Down to the last line, repeat the entries exactly.
_ _ _
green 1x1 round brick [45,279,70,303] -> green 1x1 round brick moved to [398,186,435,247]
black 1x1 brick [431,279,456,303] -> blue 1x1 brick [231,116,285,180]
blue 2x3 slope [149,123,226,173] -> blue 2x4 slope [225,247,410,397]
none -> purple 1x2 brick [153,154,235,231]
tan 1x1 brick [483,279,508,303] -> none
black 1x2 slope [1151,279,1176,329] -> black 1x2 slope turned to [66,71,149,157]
_ _ _
ANSWER FOR THE TASK
green 1x1 round brick [45,279,70,303] -> green 1x1 round brick moved to [398,186,435,247]
black 1x1 brick [431,279,456,303] -> blue 1x1 brick [231,116,285,180]
blue 2x3 slope [149,123,226,173] -> blue 2x4 slope [225,247,410,397]
none -> purple 1x2 brick [153,154,235,231]
tan 1x1 brick [483,279,508,303] -> none
black 1x2 slope [1151,279,1176,329] -> black 1x2 slope turned to [66,71,149,157]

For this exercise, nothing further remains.